Your goal |
In the listing below, find the line with "lime brick B1:B3" and the line with "black brick G7:H10 level 2 -> none". Repeat those two lines and all lines between them exactly.

Data for this exercise |
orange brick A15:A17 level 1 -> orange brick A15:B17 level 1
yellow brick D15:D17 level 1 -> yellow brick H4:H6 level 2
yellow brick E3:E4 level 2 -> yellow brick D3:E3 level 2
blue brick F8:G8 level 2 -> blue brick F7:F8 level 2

==

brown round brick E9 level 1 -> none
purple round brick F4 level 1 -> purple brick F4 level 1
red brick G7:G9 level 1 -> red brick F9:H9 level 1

* * *

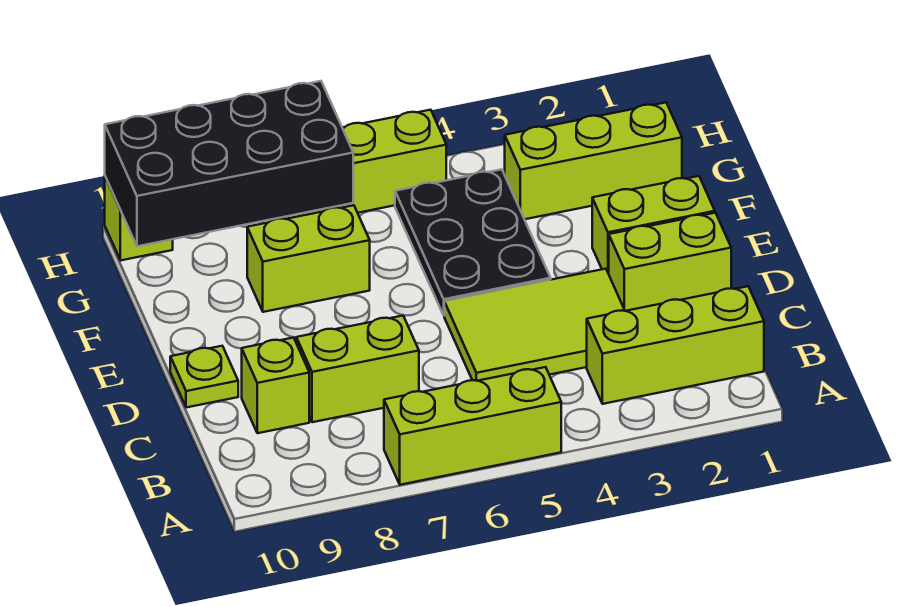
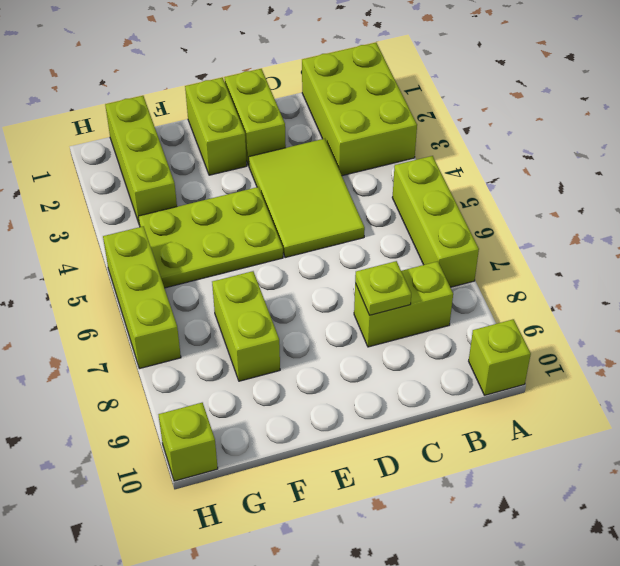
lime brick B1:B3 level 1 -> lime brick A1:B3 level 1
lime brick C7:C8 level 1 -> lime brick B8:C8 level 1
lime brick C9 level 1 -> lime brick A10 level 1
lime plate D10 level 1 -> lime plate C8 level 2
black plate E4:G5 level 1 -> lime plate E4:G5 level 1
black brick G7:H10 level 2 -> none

Answer box |
lime brick B1:B3 level 1 -> lime brick A1:B3 level 1
lime brick C7:C8 level 1 -> lime brick B8:C8 level 1
lime brick C9 level 1 -> lime brick A10 level 1
lime plate D10 level 1 -> lime plate C8 level 2
black plate E4:G5 level 1 -> lime plate E4:G5 level 1
black brick G7:H10 level 2 -> none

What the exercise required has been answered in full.